### SOURCE DATA
-*-

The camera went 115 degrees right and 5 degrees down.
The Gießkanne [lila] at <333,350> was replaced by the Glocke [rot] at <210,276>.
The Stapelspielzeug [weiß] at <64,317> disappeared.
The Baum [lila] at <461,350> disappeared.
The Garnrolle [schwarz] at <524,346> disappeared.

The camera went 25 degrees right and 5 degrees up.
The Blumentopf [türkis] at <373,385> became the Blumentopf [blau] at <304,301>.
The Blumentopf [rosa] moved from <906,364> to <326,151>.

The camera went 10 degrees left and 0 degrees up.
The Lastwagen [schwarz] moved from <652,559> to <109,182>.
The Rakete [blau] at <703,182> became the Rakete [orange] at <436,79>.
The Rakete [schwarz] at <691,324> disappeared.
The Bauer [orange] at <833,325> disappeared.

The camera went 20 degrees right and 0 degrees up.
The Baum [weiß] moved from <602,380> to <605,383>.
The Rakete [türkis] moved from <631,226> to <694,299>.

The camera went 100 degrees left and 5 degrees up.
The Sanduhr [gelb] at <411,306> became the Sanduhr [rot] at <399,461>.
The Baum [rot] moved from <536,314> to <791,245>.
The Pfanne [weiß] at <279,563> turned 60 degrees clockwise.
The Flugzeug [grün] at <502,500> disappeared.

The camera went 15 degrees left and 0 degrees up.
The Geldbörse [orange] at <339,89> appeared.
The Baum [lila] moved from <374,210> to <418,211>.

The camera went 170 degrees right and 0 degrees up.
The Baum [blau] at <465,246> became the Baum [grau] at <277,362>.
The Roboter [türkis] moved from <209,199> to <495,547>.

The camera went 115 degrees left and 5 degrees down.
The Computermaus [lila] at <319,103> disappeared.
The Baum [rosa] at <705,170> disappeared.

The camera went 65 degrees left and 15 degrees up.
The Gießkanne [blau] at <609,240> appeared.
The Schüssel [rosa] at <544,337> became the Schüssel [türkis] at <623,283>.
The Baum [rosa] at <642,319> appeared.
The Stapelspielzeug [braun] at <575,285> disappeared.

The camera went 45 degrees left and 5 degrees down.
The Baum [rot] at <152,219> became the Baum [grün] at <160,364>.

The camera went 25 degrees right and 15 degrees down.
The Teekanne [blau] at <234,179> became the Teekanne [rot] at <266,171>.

-*-

### TO DO
None of the records may be left out; each is to be restated exactly.

### THE COMPLETED TASK
The camera went 115 degrees right and 5 degrees down.
The Gießkanne [lila] at <333,350> was replaced by the Glocke [rot] at <210,276>.
The Stapelspielzeug [weiß] at <64,317> disappeared.
The Baum [lila] at <461,350> disappeared.
The Garnrolle [schwarz] at <524,346> disappeared.

The camera went 25 degrees right and 5 degrees up.
The Blumentopf [türkis] at <373,385> became the Blumentopf [blau] at <304,301>.
The Blumentopf [rosa] moved from <906,364> to <326,151>.

The camera went 10 degrees left and 0 degrees up.
The Lastwagen [schwarz] moved from <652,559> to <109,182>.
The Rakete [blau] at <703,182> became the Rakete [orange] at <436,79>.
The Rakete [schwarz] at <691,324> disappeared.
The Bauer [orange] at <833,325> disappeared.

The camera went 20 degrees right and 0 degrees up.
The Baum [weiß] moved from <602,380> to <605,383>.
The Rakete [türkis] moved from <631,226> to <694,299>.

The camera went 100 degrees left and 5 degrees up.
The Sanduhr [gelb] at <411,306> became the Sanduhr [rot] at <399,461>.
The Baum [rot] moved from <536,314> to <791,245>.
The Pfanne [weiß] at <279,563> turned 60 degrees clockwise.
The Flugzeug [grün] at <502,500> disappeared.

The camera went 15 degrees left and 0 degrees up.
The Geldbörse [orange] at <339,89> appeared.
The Baum [lila] moved from <374,210> to <418,211>.

The camera went 170 degrees right and 0 degrees up.
The Baum [blau] at <465,246> became the Baum [grau] at <277,362>.
The Roboter [türkis] moved from <209,199> to <495,547>.

The camera went 115 degrees left and 5 degrees down.
The Computermaus [lila] at <319,103> disappeared.
The Baum [rosa] at <705,170> disappeared.

The camera went 65 degrees left and 15 degrees up.
The Gießkanne [blau] at <609,240> appeared.
The Schüssel [rosa] at <544,337> became the Schüssel [türkis] at <623,283>.
The Baum [rosa] at <642,319> appeared.
The Stapelspielzeug [braun] at <575,285> disappeared.

The camera went 45 degrees left and 5 degrees down.
The Baum [rot] at <152,219> became the Baum [grün] at <160,364>.

The camera went 25 degrees right and 15 degrees down.
The Teekanne [blau] at <234,179> became the Teekanne [rot] at <266,171>.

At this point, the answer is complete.